═══ Excerpted records
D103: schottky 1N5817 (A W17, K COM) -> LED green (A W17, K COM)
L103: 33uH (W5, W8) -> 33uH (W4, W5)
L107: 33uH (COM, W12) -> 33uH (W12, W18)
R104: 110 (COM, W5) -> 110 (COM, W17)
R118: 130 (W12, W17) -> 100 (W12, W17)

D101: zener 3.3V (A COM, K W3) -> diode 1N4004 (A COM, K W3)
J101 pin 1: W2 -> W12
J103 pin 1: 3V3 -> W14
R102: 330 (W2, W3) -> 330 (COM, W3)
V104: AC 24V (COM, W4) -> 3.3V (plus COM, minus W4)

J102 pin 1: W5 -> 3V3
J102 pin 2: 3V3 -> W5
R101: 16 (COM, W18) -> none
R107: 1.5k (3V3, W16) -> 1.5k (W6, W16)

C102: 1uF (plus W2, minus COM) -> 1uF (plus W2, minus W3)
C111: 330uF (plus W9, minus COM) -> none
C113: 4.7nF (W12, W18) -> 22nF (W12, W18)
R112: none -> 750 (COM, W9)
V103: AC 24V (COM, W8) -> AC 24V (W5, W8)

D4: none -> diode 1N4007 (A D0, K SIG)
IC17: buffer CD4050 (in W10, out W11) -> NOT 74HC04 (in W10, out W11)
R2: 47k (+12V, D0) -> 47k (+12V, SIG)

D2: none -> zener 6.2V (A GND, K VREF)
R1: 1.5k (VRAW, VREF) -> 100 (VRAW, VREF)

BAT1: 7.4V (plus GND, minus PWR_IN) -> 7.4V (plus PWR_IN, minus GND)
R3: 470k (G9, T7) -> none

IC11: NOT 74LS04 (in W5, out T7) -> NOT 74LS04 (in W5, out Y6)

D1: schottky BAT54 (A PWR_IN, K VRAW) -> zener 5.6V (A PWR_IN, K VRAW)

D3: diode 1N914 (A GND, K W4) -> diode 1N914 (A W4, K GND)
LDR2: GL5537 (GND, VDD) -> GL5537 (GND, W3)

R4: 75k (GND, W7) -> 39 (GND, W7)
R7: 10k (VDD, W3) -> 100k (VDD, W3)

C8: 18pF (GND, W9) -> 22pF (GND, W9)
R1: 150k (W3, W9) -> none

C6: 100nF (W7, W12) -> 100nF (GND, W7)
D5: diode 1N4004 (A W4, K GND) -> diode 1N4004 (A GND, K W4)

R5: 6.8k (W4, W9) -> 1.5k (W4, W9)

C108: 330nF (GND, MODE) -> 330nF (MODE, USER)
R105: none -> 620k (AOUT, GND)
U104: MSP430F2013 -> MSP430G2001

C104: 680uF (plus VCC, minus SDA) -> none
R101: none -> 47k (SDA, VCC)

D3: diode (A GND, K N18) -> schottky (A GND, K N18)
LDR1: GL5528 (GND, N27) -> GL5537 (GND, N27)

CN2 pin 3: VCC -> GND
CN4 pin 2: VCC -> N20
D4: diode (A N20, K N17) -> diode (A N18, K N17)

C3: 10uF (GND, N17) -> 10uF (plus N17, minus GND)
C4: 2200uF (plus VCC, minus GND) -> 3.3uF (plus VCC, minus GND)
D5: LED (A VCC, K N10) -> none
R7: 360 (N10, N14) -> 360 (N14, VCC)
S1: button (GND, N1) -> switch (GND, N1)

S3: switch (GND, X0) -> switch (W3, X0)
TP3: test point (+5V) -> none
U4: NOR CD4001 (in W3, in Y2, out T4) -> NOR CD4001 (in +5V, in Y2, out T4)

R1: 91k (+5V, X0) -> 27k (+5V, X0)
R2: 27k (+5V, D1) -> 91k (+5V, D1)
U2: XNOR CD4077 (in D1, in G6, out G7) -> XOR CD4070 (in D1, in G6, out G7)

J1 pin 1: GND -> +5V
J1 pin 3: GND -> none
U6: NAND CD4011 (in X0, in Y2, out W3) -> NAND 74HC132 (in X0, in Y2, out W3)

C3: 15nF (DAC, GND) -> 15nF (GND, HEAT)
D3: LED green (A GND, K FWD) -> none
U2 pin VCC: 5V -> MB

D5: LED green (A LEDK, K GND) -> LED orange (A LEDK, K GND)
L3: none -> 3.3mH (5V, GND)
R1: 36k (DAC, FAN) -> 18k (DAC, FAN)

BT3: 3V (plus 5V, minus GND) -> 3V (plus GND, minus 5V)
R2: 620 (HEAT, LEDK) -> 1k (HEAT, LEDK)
══════
To do
Find the count of lines in the data above where the string "green" occurs. Provide that number alone.

Answer to the problem
3